Data records:
+++

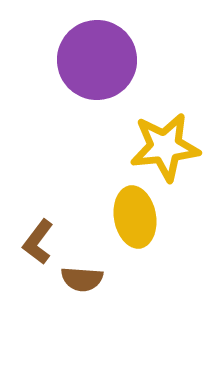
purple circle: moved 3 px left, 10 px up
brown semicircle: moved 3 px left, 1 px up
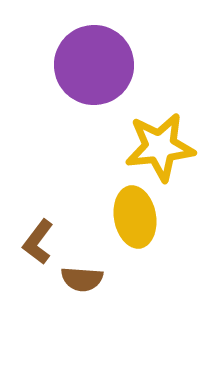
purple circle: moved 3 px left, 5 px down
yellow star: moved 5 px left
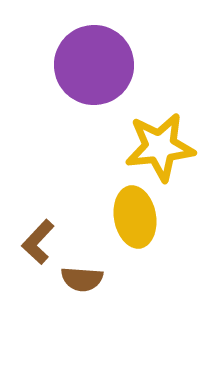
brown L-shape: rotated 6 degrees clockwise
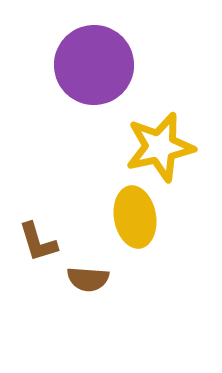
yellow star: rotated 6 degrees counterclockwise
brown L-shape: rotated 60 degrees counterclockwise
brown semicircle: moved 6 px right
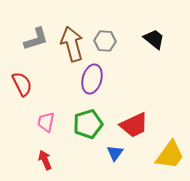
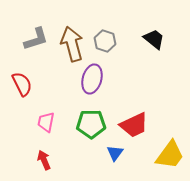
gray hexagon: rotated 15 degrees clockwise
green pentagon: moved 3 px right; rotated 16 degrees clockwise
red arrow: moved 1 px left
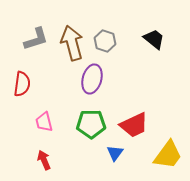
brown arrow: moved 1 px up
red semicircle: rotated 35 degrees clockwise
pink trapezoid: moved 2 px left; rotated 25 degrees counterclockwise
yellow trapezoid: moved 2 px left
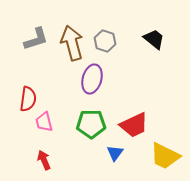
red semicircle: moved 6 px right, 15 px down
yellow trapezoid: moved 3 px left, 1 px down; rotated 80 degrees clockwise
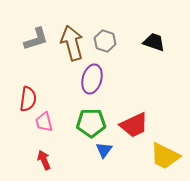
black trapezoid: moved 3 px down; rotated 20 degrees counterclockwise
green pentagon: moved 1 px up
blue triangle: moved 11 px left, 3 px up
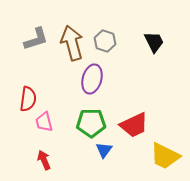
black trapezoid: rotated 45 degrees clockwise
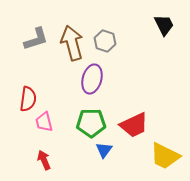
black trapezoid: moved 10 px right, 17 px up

+++

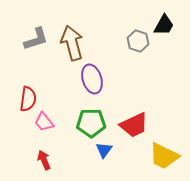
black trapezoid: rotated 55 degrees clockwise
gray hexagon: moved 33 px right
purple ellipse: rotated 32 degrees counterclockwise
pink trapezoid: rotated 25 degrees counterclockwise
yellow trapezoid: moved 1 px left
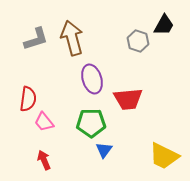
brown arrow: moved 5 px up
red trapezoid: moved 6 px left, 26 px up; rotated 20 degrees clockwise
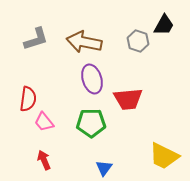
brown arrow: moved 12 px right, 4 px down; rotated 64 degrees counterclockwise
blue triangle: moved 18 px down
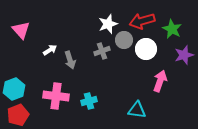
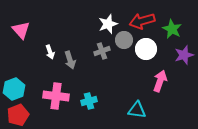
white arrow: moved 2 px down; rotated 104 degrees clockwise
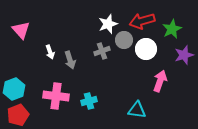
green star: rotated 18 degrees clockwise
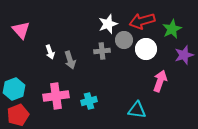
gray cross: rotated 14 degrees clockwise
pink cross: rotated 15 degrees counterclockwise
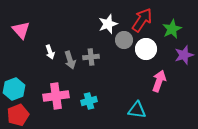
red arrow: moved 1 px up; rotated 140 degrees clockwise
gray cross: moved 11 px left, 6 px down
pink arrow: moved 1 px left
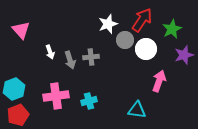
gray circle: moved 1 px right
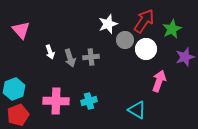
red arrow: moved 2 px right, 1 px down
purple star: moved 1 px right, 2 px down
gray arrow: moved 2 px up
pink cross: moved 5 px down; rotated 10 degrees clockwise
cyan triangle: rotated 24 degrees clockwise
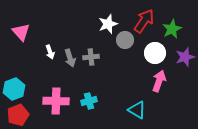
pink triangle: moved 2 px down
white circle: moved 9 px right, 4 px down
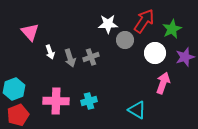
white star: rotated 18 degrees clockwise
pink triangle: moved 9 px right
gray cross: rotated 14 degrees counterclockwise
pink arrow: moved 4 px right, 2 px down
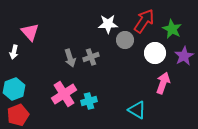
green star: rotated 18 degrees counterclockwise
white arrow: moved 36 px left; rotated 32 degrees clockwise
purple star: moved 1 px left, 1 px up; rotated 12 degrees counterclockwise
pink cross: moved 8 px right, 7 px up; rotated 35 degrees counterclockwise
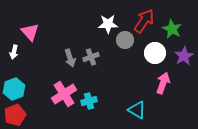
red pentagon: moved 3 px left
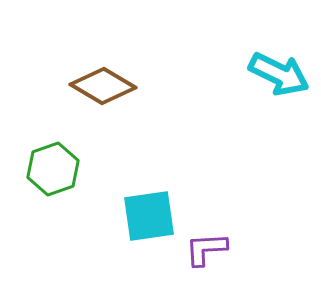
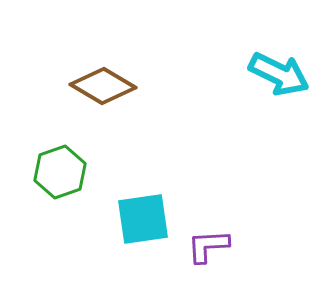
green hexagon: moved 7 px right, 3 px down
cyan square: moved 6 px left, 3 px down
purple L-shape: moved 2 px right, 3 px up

+++

SET TASK: In the stretch of material from the line containing "red arrow: moved 2 px right, 1 px down" through the line containing "purple L-shape: moved 2 px right, 3 px up", substitute "orange cross" for every "pink cross" and give those lines again with nothing else changed. Leave the picture lines out of the answer.

RESPONSE:
red arrow: moved 2 px right, 1 px down
purple star: moved 1 px right, 2 px down
gray arrow: moved 2 px up
orange cross: moved 5 px down; rotated 10 degrees clockwise
cyan triangle: rotated 24 degrees clockwise
pink triangle: moved 2 px down
white circle: moved 9 px right, 4 px down
white star: rotated 18 degrees clockwise
pink triangle: moved 9 px right
gray cross: rotated 14 degrees counterclockwise
pink arrow: moved 4 px right, 2 px down
green star: rotated 18 degrees counterclockwise
white arrow: moved 36 px left; rotated 32 degrees clockwise
purple star: moved 1 px left, 1 px up; rotated 12 degrees counterclockwise
orange cross: moved 8 px right, 7 px up; rotated 35 degrees counterclockwise
red pentagon: moved 3 px left
green hexagon: moved 7 px right, 3 px down
cyan square: moved 6 px left, 3 px down
purple L-shape: moved 2 px right, 3 px up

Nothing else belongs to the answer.